THE PROBLEM: Below are entries; output exactly the lines from the one with "(278, 459) = (297, 235): blue" to the one with "(564, 269) = (685, 267): blue", both included, and nothing else.

DATA SHOWN:
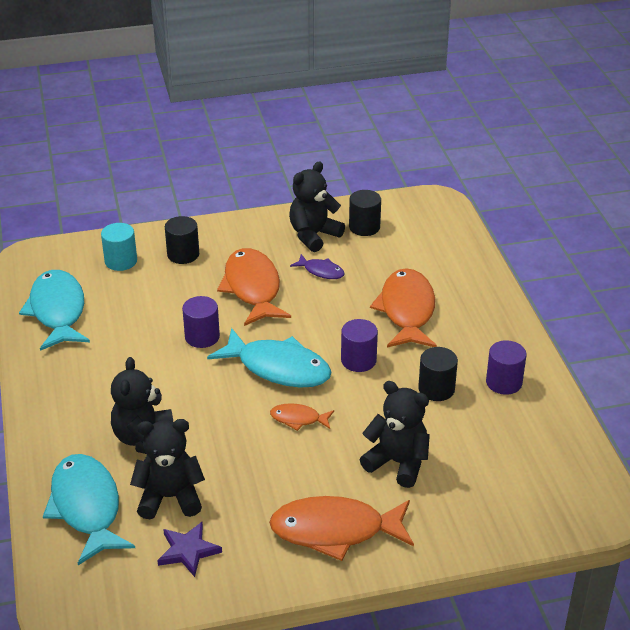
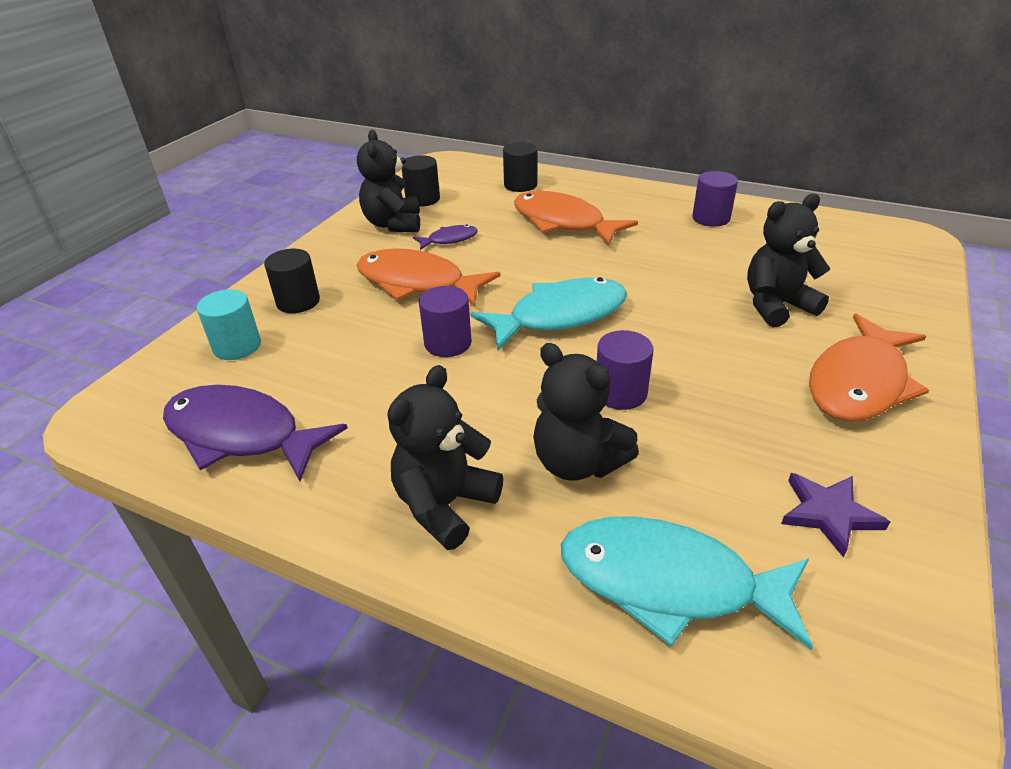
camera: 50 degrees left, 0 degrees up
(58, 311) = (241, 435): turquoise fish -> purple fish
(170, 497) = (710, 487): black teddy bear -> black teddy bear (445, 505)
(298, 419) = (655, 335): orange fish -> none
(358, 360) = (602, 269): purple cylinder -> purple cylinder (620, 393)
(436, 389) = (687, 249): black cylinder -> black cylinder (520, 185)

---

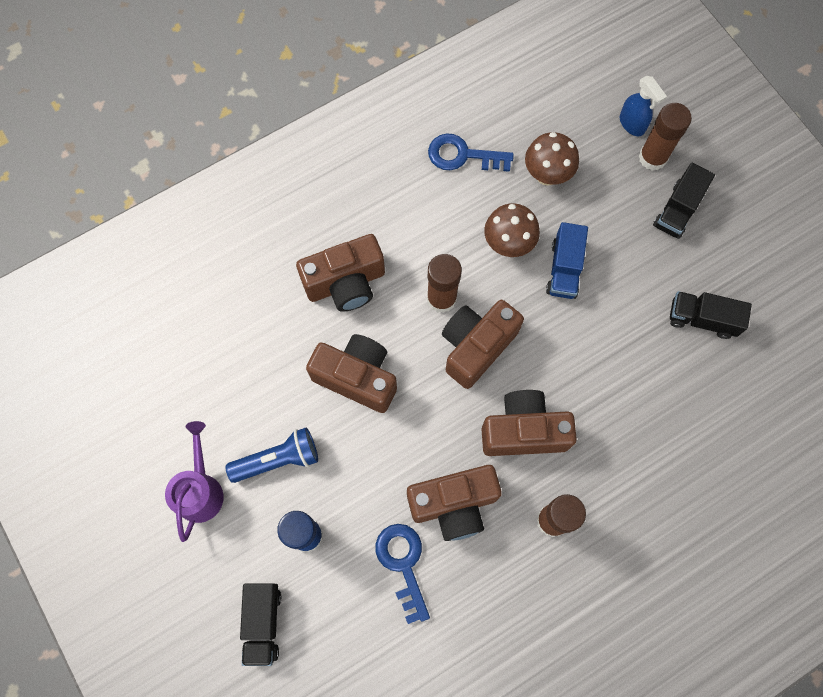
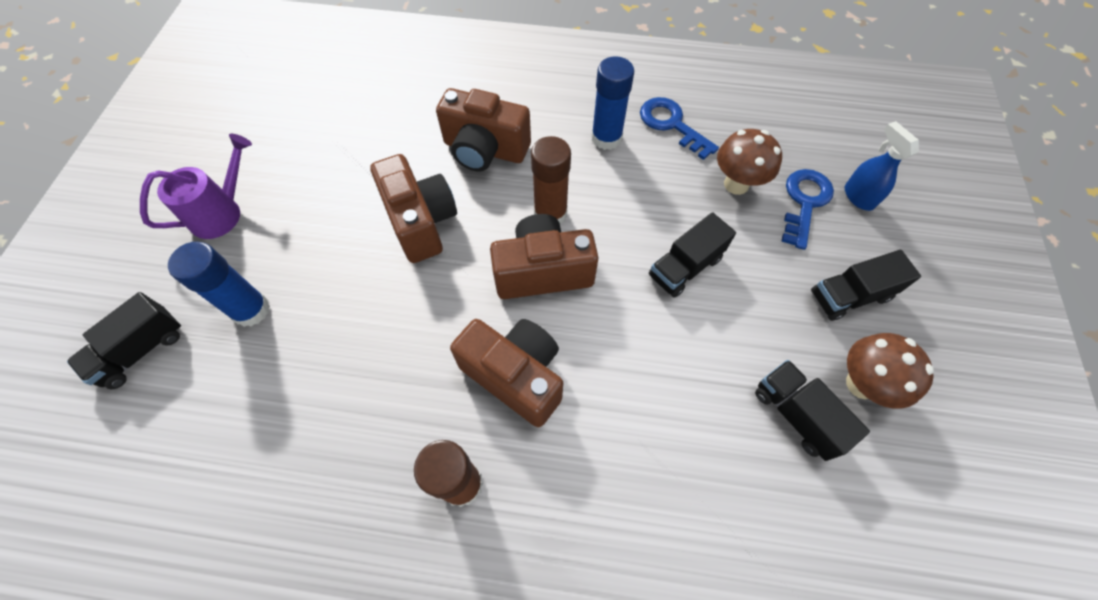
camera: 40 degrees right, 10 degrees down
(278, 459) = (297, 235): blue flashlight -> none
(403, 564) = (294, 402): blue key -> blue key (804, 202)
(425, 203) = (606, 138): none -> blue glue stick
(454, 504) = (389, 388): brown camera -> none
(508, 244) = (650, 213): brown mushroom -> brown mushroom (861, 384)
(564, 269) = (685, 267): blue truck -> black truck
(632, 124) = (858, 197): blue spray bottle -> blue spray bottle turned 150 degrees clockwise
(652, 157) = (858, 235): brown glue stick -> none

==

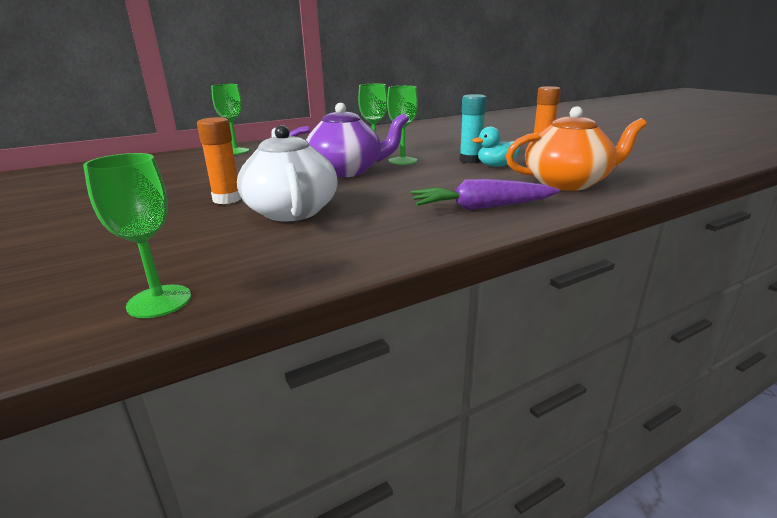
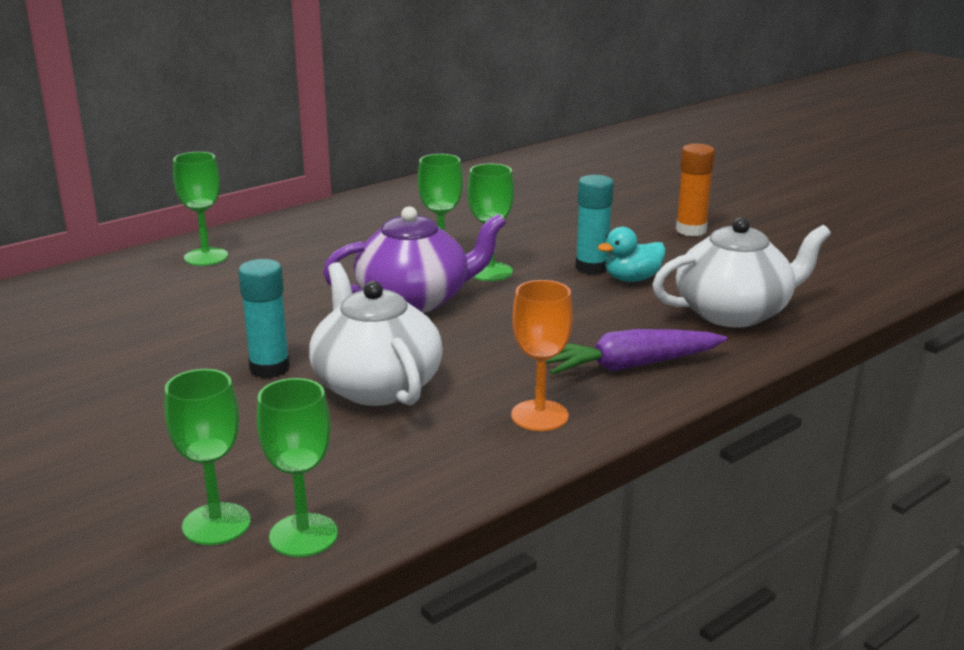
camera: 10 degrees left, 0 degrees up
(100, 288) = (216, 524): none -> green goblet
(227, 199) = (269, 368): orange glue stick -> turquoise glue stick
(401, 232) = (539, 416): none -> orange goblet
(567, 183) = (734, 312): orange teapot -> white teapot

TASK OUTPUT:
(278, 459) = (297, 235): blue flashlight -> none
(403, 564) = (294, 402): blue key -> blue key (804, 202)
(425, 203) = (606, 138): none -> blue glue stick
(454, 504) = (389, 388): brown camera -> none
(508, 244) = (650, 213): brown mushroom -> brown mushroom (861, 384)
(564, 269) = (685, 267): blue truck -> black truck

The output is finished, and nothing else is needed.